■ TASK STATEMENT:
Below are lines of data, and only some are wanted. Please repeat exactly those from the line that has "[577,249,697,326]" through the line that has "white spoon".

● ● ● ● ●

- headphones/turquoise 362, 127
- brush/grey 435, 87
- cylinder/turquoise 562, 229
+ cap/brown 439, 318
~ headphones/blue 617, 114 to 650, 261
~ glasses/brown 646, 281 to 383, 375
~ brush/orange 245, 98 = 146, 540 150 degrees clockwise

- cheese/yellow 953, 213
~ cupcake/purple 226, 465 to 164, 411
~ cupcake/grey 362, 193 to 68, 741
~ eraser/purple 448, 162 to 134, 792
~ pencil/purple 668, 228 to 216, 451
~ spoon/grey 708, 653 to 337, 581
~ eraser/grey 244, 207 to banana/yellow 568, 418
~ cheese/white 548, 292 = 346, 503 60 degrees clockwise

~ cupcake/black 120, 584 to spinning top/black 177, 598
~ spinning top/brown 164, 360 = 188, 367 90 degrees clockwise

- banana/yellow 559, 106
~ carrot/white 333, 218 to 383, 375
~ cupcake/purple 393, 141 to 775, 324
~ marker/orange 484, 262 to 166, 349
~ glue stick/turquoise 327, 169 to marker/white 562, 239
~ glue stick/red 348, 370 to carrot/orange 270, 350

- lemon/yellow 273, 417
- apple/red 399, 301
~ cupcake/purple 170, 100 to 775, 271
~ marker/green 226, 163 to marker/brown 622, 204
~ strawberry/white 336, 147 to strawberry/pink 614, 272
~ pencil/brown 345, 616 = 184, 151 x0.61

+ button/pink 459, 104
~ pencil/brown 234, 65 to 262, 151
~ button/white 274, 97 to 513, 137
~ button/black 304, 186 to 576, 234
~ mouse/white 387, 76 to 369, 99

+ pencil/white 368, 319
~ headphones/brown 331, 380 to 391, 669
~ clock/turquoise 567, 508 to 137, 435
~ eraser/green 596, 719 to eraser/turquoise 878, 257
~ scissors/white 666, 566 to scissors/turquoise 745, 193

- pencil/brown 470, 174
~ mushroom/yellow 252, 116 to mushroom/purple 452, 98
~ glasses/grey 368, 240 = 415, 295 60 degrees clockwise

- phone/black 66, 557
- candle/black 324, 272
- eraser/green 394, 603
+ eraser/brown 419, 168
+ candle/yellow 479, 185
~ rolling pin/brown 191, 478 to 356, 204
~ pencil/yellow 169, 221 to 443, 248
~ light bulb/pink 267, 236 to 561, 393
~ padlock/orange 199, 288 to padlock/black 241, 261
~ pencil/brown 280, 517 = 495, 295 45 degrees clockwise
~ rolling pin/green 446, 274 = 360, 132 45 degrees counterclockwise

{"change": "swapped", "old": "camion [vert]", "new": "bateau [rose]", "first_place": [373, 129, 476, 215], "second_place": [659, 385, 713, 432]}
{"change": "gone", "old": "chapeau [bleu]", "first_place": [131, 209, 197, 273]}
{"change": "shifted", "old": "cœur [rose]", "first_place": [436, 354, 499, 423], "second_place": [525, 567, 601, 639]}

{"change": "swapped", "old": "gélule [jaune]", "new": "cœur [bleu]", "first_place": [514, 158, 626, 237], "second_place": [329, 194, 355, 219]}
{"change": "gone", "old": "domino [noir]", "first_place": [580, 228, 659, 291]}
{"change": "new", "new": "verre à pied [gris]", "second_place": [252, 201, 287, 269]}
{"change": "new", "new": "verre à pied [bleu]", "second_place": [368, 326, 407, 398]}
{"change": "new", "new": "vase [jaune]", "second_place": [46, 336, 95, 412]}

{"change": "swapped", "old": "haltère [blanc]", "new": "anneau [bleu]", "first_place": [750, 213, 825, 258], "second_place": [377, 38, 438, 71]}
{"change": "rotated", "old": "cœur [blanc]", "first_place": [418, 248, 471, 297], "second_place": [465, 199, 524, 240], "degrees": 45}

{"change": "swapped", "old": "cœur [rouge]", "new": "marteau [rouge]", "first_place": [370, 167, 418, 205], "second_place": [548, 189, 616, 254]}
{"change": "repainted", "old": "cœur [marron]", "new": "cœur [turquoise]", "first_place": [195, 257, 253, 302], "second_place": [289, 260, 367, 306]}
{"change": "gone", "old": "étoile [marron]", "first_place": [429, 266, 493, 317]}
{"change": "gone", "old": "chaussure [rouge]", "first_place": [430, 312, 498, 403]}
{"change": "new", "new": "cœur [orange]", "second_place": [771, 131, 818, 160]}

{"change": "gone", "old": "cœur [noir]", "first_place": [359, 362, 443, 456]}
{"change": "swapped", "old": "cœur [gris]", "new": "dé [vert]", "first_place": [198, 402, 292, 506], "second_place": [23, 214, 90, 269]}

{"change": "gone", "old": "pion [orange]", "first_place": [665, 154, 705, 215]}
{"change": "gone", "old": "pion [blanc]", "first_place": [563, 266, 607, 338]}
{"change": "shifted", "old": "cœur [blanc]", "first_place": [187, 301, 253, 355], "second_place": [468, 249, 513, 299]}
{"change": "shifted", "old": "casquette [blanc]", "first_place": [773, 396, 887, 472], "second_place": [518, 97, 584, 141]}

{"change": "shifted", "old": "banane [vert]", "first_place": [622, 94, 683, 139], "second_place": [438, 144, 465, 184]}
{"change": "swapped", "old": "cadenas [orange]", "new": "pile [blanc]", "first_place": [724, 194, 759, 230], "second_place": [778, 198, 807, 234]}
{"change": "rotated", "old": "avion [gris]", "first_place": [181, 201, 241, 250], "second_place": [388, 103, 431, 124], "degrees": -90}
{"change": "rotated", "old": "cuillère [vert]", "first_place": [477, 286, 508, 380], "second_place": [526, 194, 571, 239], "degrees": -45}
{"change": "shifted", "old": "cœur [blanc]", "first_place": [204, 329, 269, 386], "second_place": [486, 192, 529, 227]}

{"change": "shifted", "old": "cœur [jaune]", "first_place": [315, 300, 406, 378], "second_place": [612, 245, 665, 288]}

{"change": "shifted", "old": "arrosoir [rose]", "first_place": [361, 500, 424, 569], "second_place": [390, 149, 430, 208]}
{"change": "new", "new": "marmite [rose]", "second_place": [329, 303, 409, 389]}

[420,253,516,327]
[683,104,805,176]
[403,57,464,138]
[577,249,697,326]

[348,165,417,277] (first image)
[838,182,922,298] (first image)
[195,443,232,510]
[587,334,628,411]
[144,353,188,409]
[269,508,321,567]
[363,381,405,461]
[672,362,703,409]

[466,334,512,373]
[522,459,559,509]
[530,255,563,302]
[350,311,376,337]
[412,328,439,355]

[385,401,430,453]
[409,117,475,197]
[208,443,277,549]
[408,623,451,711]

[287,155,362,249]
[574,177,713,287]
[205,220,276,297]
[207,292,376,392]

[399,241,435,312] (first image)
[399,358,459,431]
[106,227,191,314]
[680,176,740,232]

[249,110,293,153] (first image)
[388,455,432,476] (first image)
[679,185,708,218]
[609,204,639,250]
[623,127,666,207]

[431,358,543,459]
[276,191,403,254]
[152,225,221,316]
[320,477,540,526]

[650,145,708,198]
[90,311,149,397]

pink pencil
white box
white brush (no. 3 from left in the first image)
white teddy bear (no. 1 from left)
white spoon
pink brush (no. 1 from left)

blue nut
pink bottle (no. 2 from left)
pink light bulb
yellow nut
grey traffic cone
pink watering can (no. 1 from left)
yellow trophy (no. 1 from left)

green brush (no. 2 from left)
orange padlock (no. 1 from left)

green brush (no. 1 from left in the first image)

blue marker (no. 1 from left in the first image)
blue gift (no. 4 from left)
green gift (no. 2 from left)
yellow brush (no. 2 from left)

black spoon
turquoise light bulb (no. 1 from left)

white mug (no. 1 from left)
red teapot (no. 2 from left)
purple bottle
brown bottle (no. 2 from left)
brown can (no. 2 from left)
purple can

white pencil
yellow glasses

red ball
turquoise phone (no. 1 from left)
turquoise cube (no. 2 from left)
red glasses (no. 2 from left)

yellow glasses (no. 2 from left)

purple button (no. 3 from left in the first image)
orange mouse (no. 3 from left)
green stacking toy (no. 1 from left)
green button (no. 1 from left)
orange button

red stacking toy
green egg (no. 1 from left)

● ● ● ● ●

■ OUTPUT FOR THIS EXERCISE:
[577,249,697,326]

[348,165,417,277] (first image)
[838,182,922,298] (first image)
[195,443,232,510]
[587,334,628,411]
[144,353,188,409]
[269,508,321,567]
[363,381,405,461]
[672,362,703,409]

[466,334,512,373]
[522,459,559,509]
[530,255,563,302]
[350,311,376,337]
[412,328,439,355]

[385,401,430,453]
[409,117,475,197]
[208,443,277,549]
[408,623,451,711]

[287,155,362,249]
[574,177,713,287]
[205,220,276,297]
[207,292,376,392]

[399,241,435,312] (first image)
[399,358,459,431]
[106,227,191,314]
[680,176,740,232]

[249,110,293,153] (first image)
[388,455,432,476] (first image)
[679,185,708,218]
[609,204,639,250]
[623,127,666,207]

[431,358,543,459]
[276,191,403,254]
[152,225,221,316]
[320,477,540,526]

[650,145,708,198]
[90,311,149,397]

pink pencil
white box
white brush (no. 3 from left in the first image)
white teddy bear (no. 1 from left)
white spoon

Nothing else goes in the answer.